◆ Short problem
Pick out and copy every line of the items below that contains the string "grace". Case counts.
□ □ □
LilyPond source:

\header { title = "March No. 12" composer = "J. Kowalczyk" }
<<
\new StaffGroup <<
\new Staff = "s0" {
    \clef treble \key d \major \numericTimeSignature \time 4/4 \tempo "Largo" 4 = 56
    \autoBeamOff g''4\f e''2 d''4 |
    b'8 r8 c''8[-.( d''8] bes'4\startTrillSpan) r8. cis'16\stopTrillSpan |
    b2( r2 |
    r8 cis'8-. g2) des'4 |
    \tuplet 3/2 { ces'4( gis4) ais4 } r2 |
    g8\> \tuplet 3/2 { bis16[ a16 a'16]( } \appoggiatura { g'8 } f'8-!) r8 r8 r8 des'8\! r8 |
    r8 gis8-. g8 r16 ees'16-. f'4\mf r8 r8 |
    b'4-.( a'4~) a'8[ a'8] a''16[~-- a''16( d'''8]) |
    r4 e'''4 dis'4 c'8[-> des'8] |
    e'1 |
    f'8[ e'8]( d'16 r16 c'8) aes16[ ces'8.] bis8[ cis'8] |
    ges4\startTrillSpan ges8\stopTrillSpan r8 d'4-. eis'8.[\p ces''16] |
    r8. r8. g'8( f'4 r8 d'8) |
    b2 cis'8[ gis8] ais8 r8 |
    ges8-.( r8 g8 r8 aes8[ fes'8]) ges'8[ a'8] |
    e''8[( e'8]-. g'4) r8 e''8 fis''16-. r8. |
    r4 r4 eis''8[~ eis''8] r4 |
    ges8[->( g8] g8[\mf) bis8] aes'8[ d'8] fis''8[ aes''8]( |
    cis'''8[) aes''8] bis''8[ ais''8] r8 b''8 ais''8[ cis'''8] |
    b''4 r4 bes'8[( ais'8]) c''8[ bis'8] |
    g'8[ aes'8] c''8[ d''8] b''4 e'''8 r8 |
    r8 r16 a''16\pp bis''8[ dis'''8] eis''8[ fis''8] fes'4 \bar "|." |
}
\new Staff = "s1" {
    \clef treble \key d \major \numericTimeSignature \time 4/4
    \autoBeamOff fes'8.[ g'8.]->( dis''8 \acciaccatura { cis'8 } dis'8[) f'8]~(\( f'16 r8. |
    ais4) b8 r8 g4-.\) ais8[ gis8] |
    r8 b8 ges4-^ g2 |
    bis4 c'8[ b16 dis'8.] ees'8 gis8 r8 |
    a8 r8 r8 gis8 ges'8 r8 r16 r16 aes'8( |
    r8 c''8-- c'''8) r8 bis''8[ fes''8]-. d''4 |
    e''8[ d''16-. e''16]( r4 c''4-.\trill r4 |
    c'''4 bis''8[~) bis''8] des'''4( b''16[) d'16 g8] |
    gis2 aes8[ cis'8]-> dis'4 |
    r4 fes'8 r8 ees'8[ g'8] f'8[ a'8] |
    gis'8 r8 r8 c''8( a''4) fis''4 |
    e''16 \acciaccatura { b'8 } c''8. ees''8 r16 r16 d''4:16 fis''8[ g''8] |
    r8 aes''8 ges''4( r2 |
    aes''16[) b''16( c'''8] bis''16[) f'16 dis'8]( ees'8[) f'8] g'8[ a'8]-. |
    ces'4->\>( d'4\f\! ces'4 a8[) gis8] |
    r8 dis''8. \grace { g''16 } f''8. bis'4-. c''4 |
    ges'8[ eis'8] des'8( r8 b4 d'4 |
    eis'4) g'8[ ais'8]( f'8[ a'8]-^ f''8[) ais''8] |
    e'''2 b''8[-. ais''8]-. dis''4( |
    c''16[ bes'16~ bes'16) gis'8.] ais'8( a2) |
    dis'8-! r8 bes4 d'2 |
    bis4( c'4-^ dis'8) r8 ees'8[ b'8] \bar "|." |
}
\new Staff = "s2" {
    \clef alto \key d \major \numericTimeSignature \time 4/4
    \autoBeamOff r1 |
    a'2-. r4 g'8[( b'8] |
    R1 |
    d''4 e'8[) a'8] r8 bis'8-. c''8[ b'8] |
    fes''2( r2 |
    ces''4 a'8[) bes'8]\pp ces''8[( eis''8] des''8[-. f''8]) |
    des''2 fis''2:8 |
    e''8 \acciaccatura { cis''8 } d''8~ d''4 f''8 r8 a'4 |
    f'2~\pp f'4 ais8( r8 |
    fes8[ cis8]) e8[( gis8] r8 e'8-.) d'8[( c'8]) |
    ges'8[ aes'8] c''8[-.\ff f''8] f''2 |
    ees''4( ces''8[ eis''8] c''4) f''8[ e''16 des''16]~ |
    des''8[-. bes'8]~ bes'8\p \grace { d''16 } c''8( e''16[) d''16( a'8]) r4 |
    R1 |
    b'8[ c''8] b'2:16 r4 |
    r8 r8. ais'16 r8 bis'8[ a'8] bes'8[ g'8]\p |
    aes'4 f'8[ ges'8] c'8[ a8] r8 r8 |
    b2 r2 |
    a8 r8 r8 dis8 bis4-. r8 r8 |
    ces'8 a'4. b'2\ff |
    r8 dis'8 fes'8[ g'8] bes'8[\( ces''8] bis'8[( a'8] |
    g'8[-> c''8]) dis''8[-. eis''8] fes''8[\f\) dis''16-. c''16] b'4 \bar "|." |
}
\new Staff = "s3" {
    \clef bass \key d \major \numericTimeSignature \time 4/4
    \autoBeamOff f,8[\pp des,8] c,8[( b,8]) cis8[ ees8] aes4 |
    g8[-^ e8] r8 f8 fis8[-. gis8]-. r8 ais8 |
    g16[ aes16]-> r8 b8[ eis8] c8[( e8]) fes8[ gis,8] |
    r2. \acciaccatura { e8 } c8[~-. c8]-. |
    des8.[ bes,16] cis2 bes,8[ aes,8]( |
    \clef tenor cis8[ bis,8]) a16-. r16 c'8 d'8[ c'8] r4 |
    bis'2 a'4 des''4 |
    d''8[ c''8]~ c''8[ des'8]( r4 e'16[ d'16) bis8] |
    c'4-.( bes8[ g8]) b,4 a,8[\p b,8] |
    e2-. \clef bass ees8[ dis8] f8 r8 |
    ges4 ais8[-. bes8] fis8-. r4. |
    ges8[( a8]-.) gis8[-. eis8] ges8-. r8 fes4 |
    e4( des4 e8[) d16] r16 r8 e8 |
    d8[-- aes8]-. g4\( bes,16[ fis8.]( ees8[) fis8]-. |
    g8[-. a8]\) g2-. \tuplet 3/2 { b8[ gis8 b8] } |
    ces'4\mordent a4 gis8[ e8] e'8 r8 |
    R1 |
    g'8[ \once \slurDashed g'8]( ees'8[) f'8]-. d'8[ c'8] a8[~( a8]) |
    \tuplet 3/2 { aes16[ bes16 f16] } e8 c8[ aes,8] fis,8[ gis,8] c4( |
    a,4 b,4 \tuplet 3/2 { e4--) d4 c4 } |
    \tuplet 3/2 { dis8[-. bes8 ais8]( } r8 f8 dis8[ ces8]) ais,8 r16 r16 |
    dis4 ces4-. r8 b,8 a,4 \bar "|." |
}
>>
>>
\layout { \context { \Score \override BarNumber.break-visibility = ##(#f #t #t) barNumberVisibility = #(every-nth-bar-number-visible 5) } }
□ □ □
◆ Response to the task
    r8 dis''8. \grace { g''16 } f''8. bis'4-. c''4 |
    des''8[-. bes'8]~ bes'8\p \grace { d''16 } c''8( e''16[) d''16( a'8]) r4 |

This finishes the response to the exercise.